Data entries
§

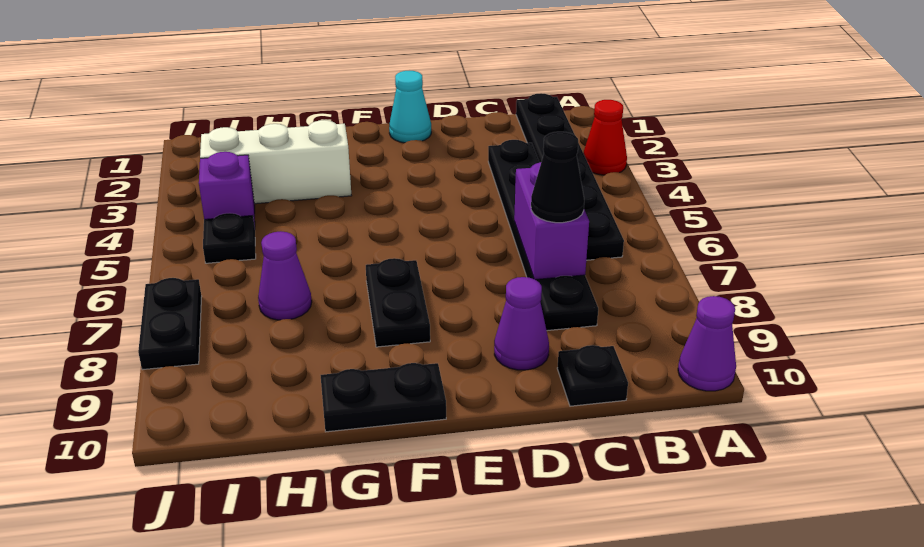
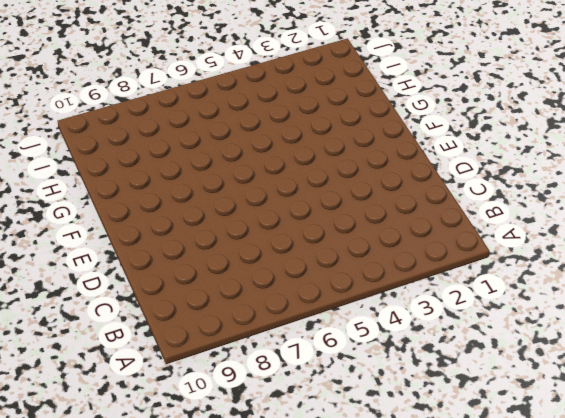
none -> red cone A3 level 1
none -> purple cone A10 level 1
none -> black plate B1:B6 level 1

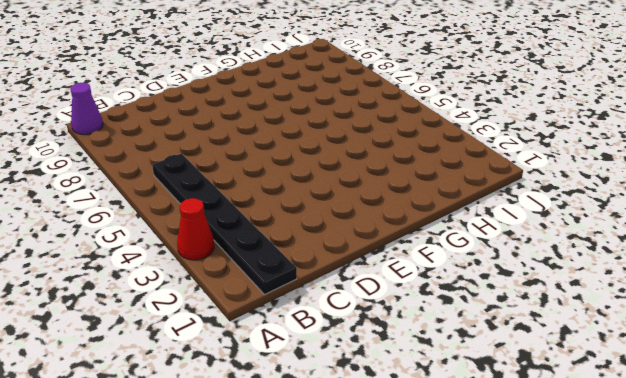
none -> black plate C3:C8 level 1
none -> black plate C10 level 1
none -> purple cone D9 level 1

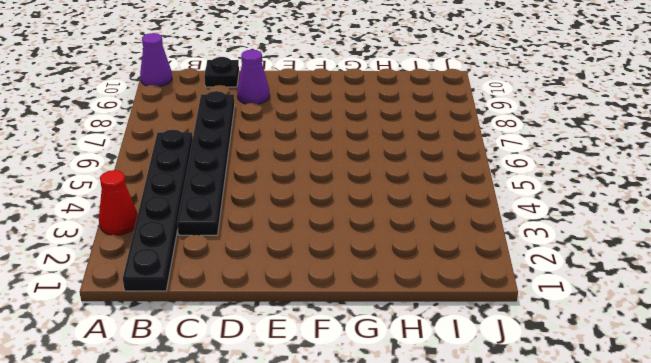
none -> cyan cone E1 level 1
none -> black plate F7:F8 level 1
none -> black plate F10:G10 level 1

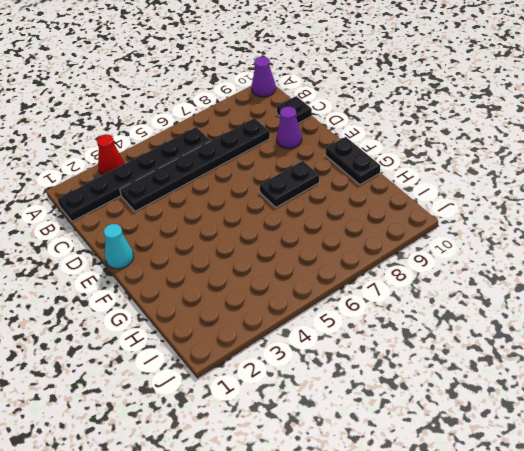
none -> white brick G3:I3 level 1
none -> purple cone H7 level 1
none -> purple brick I4 level 1

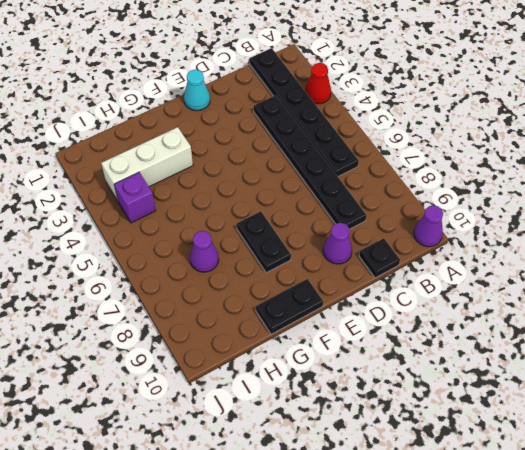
none -> black plate I5 level 1
none -> black plate J7:J8 level 1
none -> purple brick C6:C7 level 2

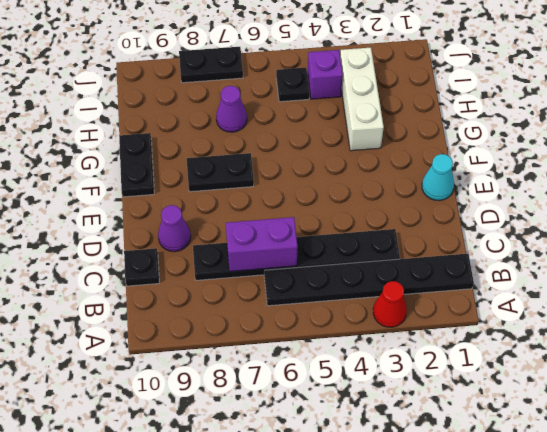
none -> purple cone A10 level 1
none -> black cone C7 level 3

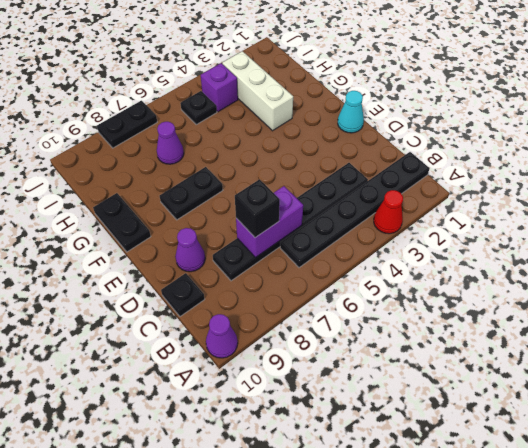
black brick C7 level 3 -> black cone C7 level 3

§

Aim of the exercise: The answer must be an exact copy of every record above, minus the pictures.

Answer section:
none -> red cone A3 level 1
none -> purple cone A10 level 1
none -> black plate B1:B6 level 1

none -> black plate C3:C8 level 1
none -> black plate C10 level 1
none -> purple cone D9 level 1

none -> cyan cone E1 level 1
none -> black plate F7:F8 level 1
none -> black plate F10:G10 level 1

none -> white brick G3:I3 level 1
none -> purple cone H7 level 1
none -> purple brick I4 level 1

none -> black plate I5 level 1
none -> black plate J7:J8 level 1
none -> purple brick C6:C7 level 2

none -> purple cone A10 level 1
none -> black cone C7 level 3

black brick C7 level 3 -> black cone C7 level 3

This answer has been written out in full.